• [WORK TO BE COMPLETED]:
Word for word, print all of the lines below.

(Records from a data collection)
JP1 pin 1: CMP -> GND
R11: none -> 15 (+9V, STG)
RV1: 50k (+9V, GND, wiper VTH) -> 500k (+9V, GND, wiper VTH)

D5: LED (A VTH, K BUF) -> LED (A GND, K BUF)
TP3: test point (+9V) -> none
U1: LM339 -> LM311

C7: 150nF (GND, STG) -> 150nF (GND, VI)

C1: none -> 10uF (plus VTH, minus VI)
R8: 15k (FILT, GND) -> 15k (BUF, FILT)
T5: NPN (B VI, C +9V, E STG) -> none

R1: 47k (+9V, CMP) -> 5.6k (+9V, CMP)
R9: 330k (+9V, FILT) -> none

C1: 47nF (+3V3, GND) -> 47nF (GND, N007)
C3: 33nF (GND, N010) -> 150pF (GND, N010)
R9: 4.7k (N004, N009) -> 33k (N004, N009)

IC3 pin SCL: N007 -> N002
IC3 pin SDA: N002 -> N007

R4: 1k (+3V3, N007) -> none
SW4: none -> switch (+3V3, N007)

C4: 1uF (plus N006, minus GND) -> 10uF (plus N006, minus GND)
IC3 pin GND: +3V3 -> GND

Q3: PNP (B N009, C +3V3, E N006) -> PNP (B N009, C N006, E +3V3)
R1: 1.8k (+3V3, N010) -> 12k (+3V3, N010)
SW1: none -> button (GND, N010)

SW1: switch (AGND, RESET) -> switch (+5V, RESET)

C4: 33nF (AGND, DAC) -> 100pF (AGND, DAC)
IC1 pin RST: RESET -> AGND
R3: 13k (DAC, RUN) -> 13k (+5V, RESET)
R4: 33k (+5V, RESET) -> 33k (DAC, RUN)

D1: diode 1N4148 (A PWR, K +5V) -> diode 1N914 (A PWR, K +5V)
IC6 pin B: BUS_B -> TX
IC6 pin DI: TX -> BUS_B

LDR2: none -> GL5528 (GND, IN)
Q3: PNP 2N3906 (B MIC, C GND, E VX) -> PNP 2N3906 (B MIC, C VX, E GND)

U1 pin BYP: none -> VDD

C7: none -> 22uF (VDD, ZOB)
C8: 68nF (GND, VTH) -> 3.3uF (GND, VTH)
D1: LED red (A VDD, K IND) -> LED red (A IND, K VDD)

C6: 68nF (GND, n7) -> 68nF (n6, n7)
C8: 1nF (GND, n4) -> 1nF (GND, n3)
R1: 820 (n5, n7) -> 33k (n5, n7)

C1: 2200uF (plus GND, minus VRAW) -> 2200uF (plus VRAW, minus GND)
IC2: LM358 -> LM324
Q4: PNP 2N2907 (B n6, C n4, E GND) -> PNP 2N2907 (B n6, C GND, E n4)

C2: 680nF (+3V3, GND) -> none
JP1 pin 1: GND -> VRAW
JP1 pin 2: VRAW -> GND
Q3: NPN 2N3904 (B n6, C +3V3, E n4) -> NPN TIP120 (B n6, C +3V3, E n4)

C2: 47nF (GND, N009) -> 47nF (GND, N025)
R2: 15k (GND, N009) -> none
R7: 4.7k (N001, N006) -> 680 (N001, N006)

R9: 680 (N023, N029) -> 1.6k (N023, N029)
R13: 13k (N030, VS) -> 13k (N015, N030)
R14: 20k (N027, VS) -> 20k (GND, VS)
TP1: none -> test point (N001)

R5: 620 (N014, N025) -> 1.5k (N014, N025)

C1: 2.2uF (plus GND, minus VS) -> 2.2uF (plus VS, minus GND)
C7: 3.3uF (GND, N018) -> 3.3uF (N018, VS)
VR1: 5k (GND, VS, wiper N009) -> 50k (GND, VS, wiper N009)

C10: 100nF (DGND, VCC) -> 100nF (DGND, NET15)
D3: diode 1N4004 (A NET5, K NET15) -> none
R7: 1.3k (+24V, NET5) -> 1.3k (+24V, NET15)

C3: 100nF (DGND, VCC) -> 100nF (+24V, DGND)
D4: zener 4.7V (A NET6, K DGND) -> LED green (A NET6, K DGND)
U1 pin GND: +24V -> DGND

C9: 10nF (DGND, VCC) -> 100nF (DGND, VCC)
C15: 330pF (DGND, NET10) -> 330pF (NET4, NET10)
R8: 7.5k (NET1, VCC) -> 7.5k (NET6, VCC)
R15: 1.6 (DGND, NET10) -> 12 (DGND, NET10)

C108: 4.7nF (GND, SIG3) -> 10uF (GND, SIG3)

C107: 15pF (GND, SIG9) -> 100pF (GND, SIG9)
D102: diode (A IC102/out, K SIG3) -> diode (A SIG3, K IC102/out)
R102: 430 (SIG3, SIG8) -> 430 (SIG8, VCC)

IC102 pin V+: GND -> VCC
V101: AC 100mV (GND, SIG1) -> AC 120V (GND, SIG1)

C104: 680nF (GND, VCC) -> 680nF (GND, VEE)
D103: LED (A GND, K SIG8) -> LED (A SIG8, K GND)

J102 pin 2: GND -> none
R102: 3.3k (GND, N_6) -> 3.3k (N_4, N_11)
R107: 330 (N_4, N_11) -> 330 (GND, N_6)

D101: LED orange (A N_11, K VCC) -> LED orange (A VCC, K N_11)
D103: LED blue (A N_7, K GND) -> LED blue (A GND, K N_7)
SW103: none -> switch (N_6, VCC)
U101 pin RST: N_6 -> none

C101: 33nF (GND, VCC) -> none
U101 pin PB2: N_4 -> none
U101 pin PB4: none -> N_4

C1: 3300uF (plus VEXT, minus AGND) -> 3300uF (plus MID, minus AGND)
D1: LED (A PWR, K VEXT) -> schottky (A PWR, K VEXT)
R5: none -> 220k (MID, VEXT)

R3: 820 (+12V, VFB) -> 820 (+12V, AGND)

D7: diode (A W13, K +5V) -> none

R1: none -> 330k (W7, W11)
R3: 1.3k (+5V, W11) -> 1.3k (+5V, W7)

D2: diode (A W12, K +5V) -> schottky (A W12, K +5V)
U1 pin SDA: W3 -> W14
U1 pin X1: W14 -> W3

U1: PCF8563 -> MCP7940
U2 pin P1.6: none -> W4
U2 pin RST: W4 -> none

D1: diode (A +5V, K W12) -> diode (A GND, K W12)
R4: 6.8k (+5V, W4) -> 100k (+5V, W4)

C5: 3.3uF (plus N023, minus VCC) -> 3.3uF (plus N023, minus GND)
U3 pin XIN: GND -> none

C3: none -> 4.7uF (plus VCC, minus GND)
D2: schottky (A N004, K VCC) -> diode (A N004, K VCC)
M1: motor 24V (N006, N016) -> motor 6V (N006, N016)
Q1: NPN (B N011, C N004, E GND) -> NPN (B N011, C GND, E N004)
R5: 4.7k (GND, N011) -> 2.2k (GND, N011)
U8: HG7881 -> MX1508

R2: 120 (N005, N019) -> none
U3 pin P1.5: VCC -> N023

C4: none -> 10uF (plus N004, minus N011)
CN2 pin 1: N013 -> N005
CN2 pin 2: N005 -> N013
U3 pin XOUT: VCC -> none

• [SOLUTION TO THE EXERCISE]:
JP1 pin 1: CMP -> GND
R11: none -> 15 (+9V, STG)
RV1: 50k (+9V, GND, wiper VTH) -> 500k (+9V, GND, wiper VTH)

D5: LED (A VTH, K BUF) -> LED (A GND, K BUF)
TP3: test point (+9V) -> none
U1: LM339 -> LM311

C7: 150nF (GND, STG) -> 150nF (GND, VI)

C1: none -> 10uF (plus VTH, minus VI)
R8: 15k (FILT, GND) -> 15k (BUF, FILT)
T5: NPN (B VI, C +9V, E STG) -> none

R1: 47k (+9V, CMP) -> 5.6k (+9V, CMP)
R9: 330k (+9V, FILT) -> none

C1: 47nF (+3V3, GND) -> 47nF (GND, N007)
C3: 33nF (GND, N010) -> 150pF (GND, N010)
R9: 4.7k (N004, N009) -> 33k (N004, N009)

IC3 pin SCL: N007 -> N002
IC3 pin SDA: N002 -> N007

R4: 1k (+3V3, N007) -> none
SW4: none -> switch (+3V3, N007)

C4: 1uF (plus N006, minus GND) -> 10uF (plus N006, minus GND)
IC3 pin GND: +3V3 -> GND

Q3: PNP (B N009, C +3V3, E N006) -> PNP (B N009, C N006, E +3V3)
R1: 1.8k (+3V3, N010) -> 12k (+3V3, N010)
SW1: none -> button (GND, N010)

SW1: switch (AGND, RESET) -> switch (+5V, RESET)

C4: 33nF (AGND, DAC) -> 100pF (AGND, DAC)
IC1 pin RST: RESET -> AGND
R3: 13k (DAC, RUN) -> 13k (+5V, RESET)
R4: 33k (+5V, RESET) -> 33k (DAC, RUN)

D1: diode 1N4148 (A PWR, K +5V) -> diode 1N914 (A PWR, K +5V)
IC6 pin B: BUS_B -> TX
IC6 pin DI: TX -> BUS_B

LDR2: none -> GL5528 (GND, IN)
Q3: PNP 2N3906 (B MIC, C GND, E VX) -> PNP 2N3906 (B MIC, C VX, E GND)

U1 pin BYP: none -> VDD

C7: none -> 22uF (VDD, ZOB)
C8: 68nF (GND, VTH) -> 3.3uF (GND, VTH)
D1: LED red (A VDD, K IND) -> LED red (A IND, K VDD)

C6: 68nF (GND, n7) -> 68nF (n6, n7)
C8: 1nF (GND, n4) -> 1nF (GND, n3)
R1: 820 (n5, n7) -> 33k (n5, n7)

C1: 2200uF (plus GND, minus VRAW) -> 2200uF (plus VRAW, minus GND)
IC2: LM358 -> LM324
Q4: PNP 2N2907 (B n6, C n4, E GND) -> PNP 2N2907 (B n6, C GND, E n4)

C2: 680nF (+3V3, GND) -> none
JP1 pin 1: GND -> VRAW
JP1 pin 2: VRAW -> GND
Q3: NPN 2N3904 (B n6, C +3V3, E n4) -> NPN TIP120 (B n6, C +3V3, E n4)

C2: 47nF (GND, N009) -> 47nF (GND, N025)
R2: 15k (GND, N009) -> none
R7: 4.7k (N001, N006) -> 680 (N001, N006)

R9: 680 (N023, N029) -> 1.6k (N023, N029)
R13: 13k (N030, VS) -> 13k (N015, N030)
R14: 20k (N027, VS) -> 20k (GND, VS)
TP1: none -> test point (N001)

R5: 620 (N014, N025) -> 1.5k (N014, N025)

C1: 2.2uF (plus GND, minus VS) -> 2.2uF (plus VS, minus GND)
C7: 3.3uF (GND, N018) -> 3.3uF (N018, VS)
VR1: 5k (GND, VS, wiper N009) -> 50k (GND, VS, wiper N009)

C10: 100nF (DGND, VCC) -> 100nF (DGND, NET15)
D3: diode 1N4004 (A NET5, K NET15) -> none
R7: 1.3k (+24V, NET5) -> 1.3k (+24V, NET15)

C3: 100nF (DGND, VCC) -> 100nF (+24V, DGND)
D4: zener 4.7V (A NET6, K DGND) -> LED green (A NET6, K DGND)
U1 pin GND: +24V -> DGND

C9: 10nF (DGND, VCC) -> 100nF (DGND, VCC)
C15: 330pF (DGND, NET10) -> 330pF (NET4, NET10)
R8: 7.5k (NET1, VCC) -> 7.5k (NET6, VCC)
R15: 1.6 (DGND, NET10) -> 12 (DGND, NET10)

C108: 4.7nF (GND, SIG3) -> 10uF (GND, SIG3)

C107: 15pF (GND, SIG9) -> 100pF (GND, SIG9)
D102: diode (A IC102/out, K SIG3) -> diode (A SIG3, K IC102/out)
R102: 430 (SIG3, SIG8) -> 430 (SIG8, VCC)

IC102 pin V+: GND -> VCC
V101: AC 100mV (GND, SIG1) -> AC 120V (GND, SIG1)

C104: 680nF (GND, VCC) -> 680nF (GND, VEE)
D103: LED (A GND, K SIG8) -> LED (A SIG8, K GND)

J102 pin 2: GND -> none
R102: 3.3k (GND, N_6) -> 3.3k (N_4, N_11)
R107: 330 (N_4, N_11) -> 330 (GND, N_6)

D101: LED orange (A N_11, K VCC) -> LED orange (A VCC, K N_11)
D103: LED blue (A N_7, K GND) -> LED blue (A GND, K N_7)
SW103: none -> switch (N_6, VCC)
U101 pin RST: N_6 -> none

C101: 33nF (GND, VCC) -> none
U101 pin PB2: N_4 -> none
U101 pin PB4: none -> N_4

C1: 3300uF (plus VEXT, minus AGND) -> 3300uF (plus MID, minus AGND)
D1: LED (A PWR, K VEXT) -> schottky (A PWR, K VEXT)
R5: none -> 220k (MID, VEXT)

R3: 820 (+12V, VFB) -> 820 (+12V, AGND)

D7: diode (A W13, K +5V) -> none

R1: none -> 330k (W7, W11)
R3: 1.3k (+5V, W11) -> 1.3k (+5V, W7)

D2: diode (A W12, K +5V) -> schottky (A W12, K +5V)
U1 pin SDA: W3 -> W14
U1 pin X1: W14 -> W3

U1: PCF8563 -> MCP7940
U2 pin P1.6: none -> W4
U2 pin RST: W4 -> none

D1: diode (A +5V, K W12) -> diode (A GND, K W12)
R4: 6.8k (+5V, W4) -> 100k (+5V, W4)

C5: 3.3uF (plus N023, minus VCC) -> 3.3uF (plus N023, minus GND)
U3 pin XIN: GND -> none

C3: none -> 4.7uF (plus VCC, minus GND)
D2: schottky (A N004, K VCC) -> diode (A N004, K VCC)
M1: motor 24V (N006, N016) -> motor 6V (N006, N016)
Q1: NPN (B N011, C N004, E GND) -> NPN (B N011, C GND, E N004)
R5: 4.7k (GND, N011) -> 2.2k (GND, N011)
U8: HG7881 -> MX1508

R2: 120 (N005, N019) -> none
U3 pin P1.5: VCC -> N023

C4: none -> 10uF (plus N004, minus N011)
CN2 pin 1: N013 -> N005
CN2 pin 2: N005 -> N013
U3 pin XOUT: VCC -> none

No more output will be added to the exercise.